Wherever an image appears in the records, exclude it, and reproduce everything else exactly.
------------------------------------------------------------------------
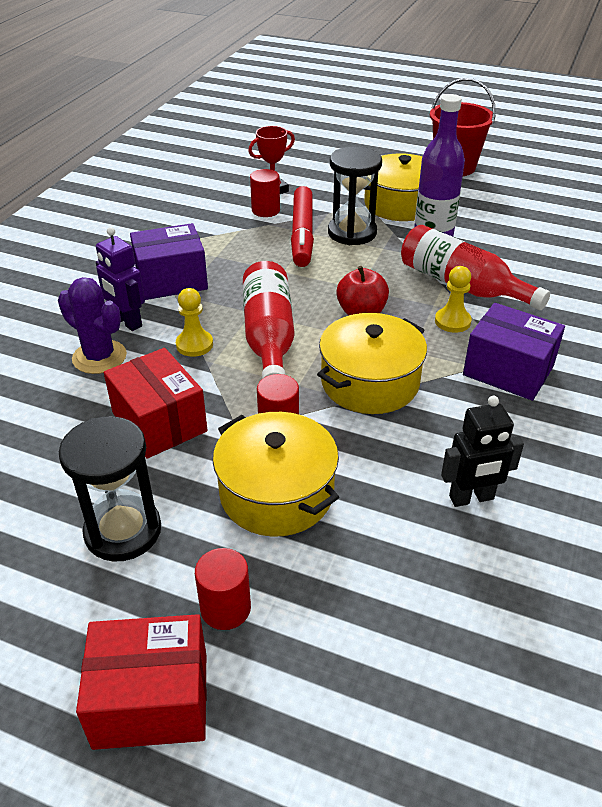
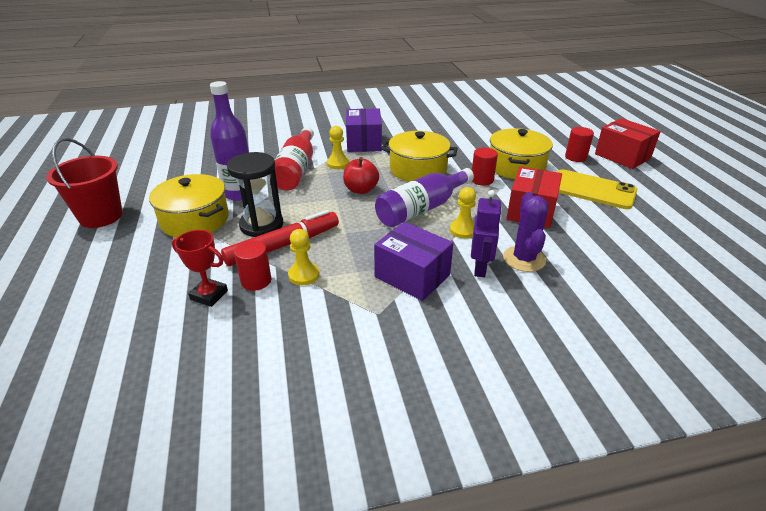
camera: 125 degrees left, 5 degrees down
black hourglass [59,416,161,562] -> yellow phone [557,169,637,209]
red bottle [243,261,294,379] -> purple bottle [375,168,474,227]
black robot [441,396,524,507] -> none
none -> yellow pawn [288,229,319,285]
------------------------------------------------------------------------
→ YOUR RESPONSE:
camera: 125 degrees left, 5 degrees down
black hourglass [59,416,161,562] -> yellow phone [557,169,637,209]
red bottle [243,261,294,379] -> purple bottle [375,168,474,227]
black robot [441,396,524,507] -> none
none -> yellow pawn [288,229,319,285]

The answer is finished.